* **Task description**
Return each line of the data below that contains the string "plane".

* **Dataset records**

------------------------------------

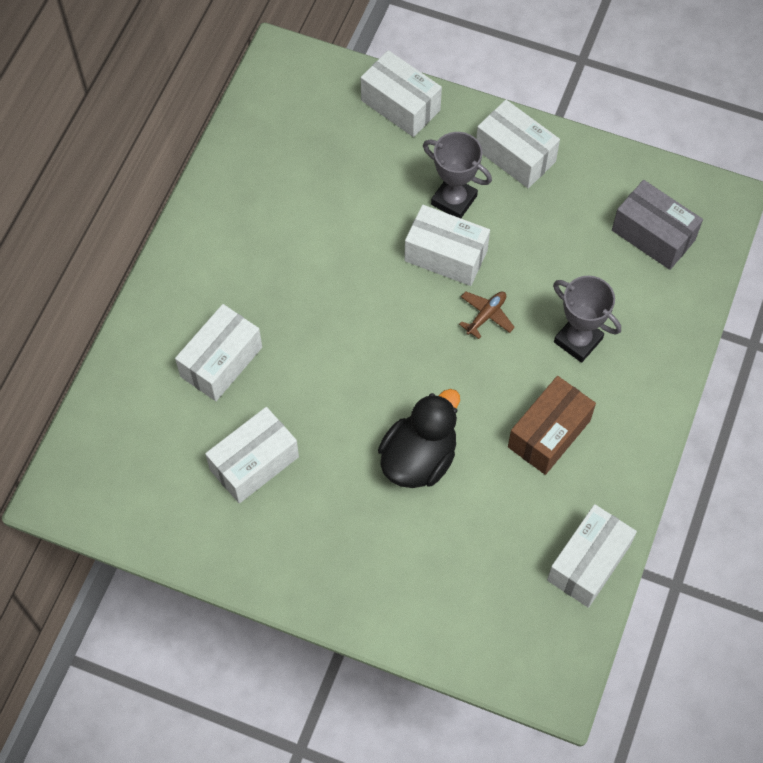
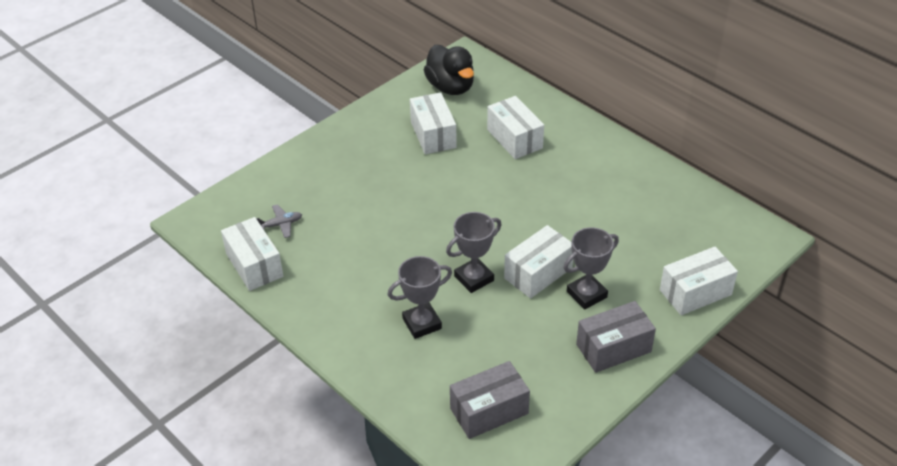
camera: 115 degrees right, 20 degrees down
(419, 458) = (386, 208): black duck -> black duck (450, 87)
(486, 315) = (474, 278): brown plane -> grey trophy
(508, 569) = (280, 225): none -> grey plane
(515, 155) = (613, 348): white box -> grey box
(549, 434) = (359, 279): brown box -> none

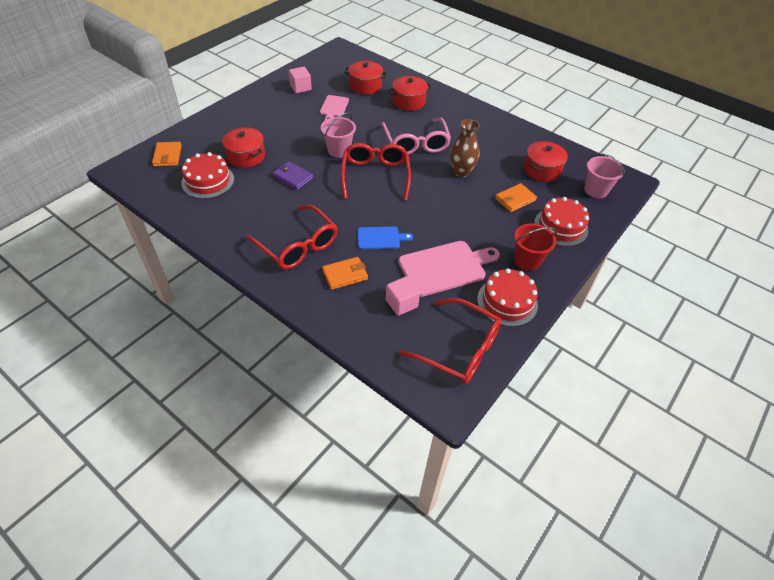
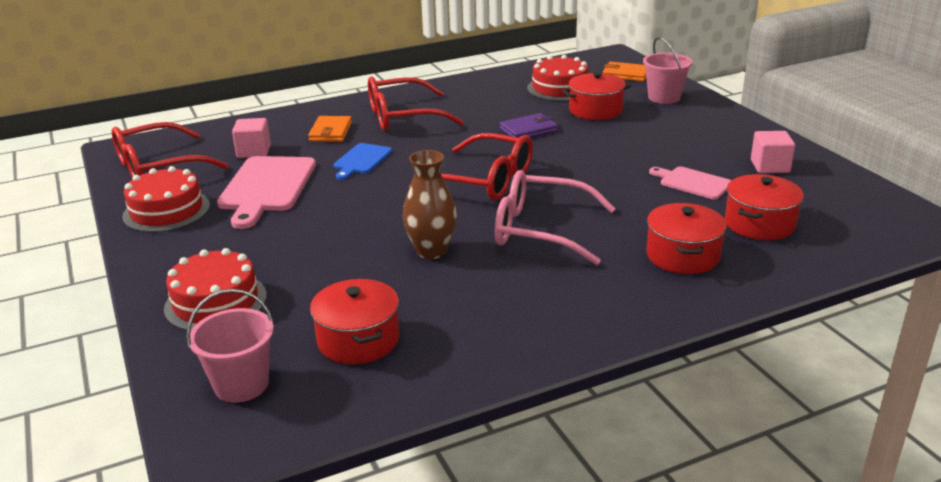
camera: 120 degrees right, 20 degrees down
(339, 150) = (567, 167): pink bucket -> pink bucket (664, 97)
(515, 199) = (319, 280): orange wallet -> none
(527, 260) = (200, 247): red bucket -> none

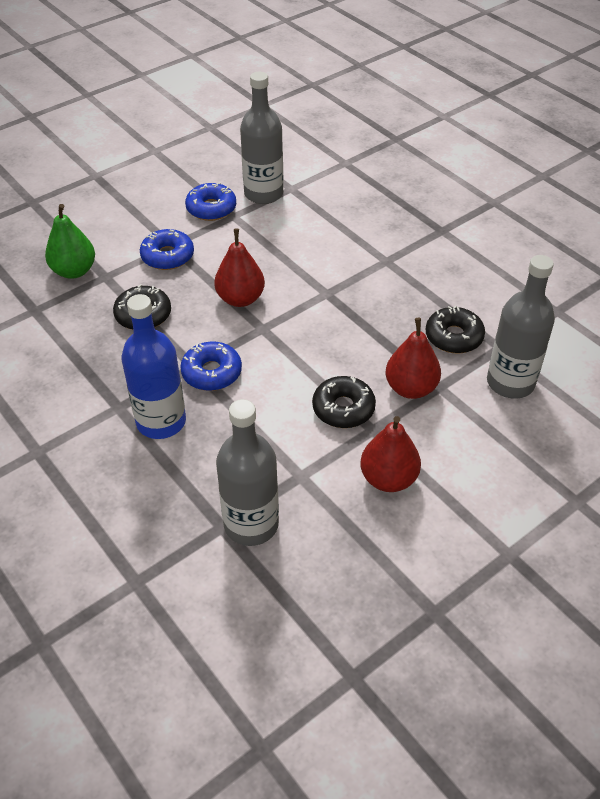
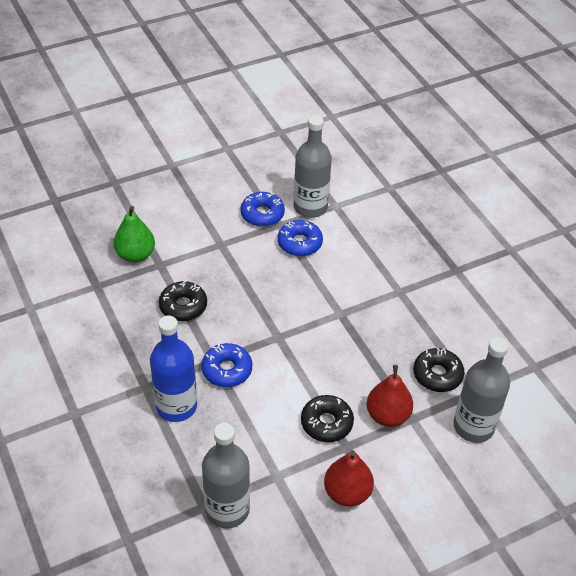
camera: 10 degrees right, 0 degrees up
(167, 256) = (215, 254): blue donut -> blue donut (299, 243)
(240, 299) = (266, 306): red pear -> none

------------------------------------

* **Result of the task**
(486, 315) = (474, 278): brown plane -> grey trophy
(508, 569) = (280, 225): none -> grey plane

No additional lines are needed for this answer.